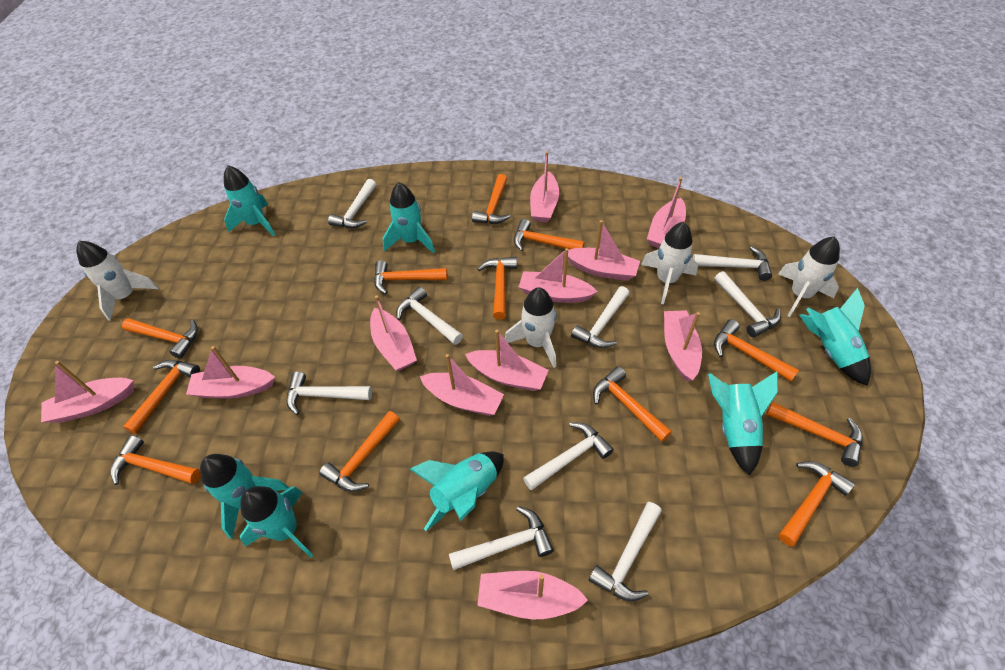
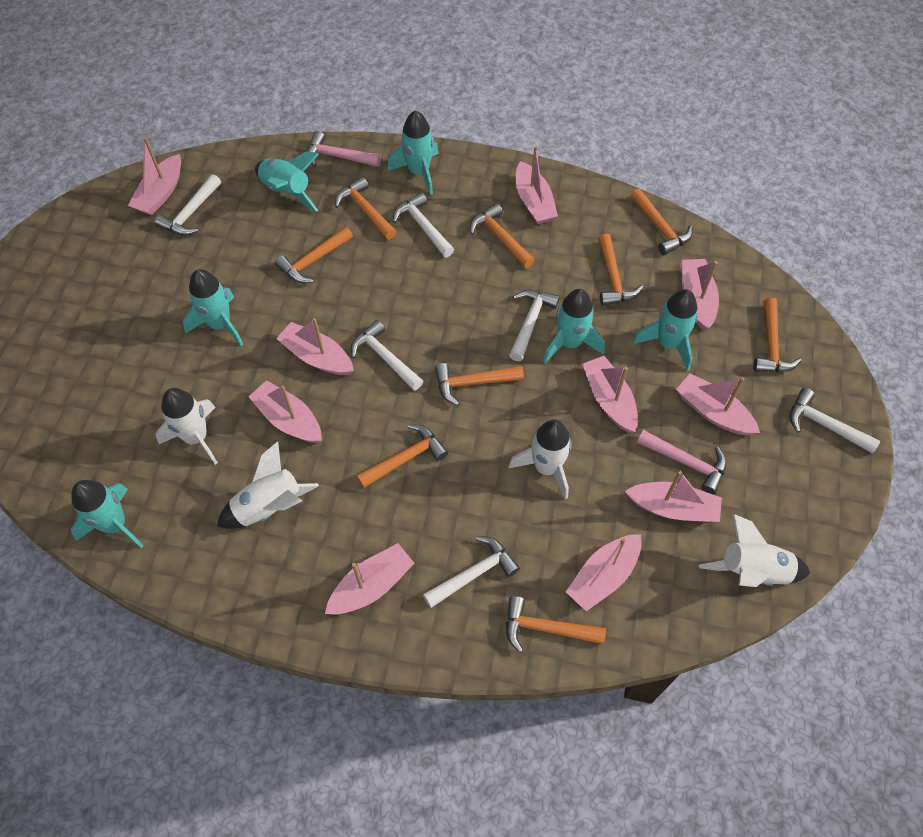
orange hammer: 12 -> 9
pink boat: 11 -> 10
pink hammer: 0 -> 2
turquoise rocket: 7 -> 6
white hammer: 9 -> 6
☆ ☆ ☆
**Your objective**:
Output the listing above exactly, excluding all pictures.

**The completed task**:
orange hammer: 12 -> 9
pink boat: 11 -> 10
pink hammer: 0 -> 2
turquoise rocket: 7 -> 6
white hammer: 9 -> 6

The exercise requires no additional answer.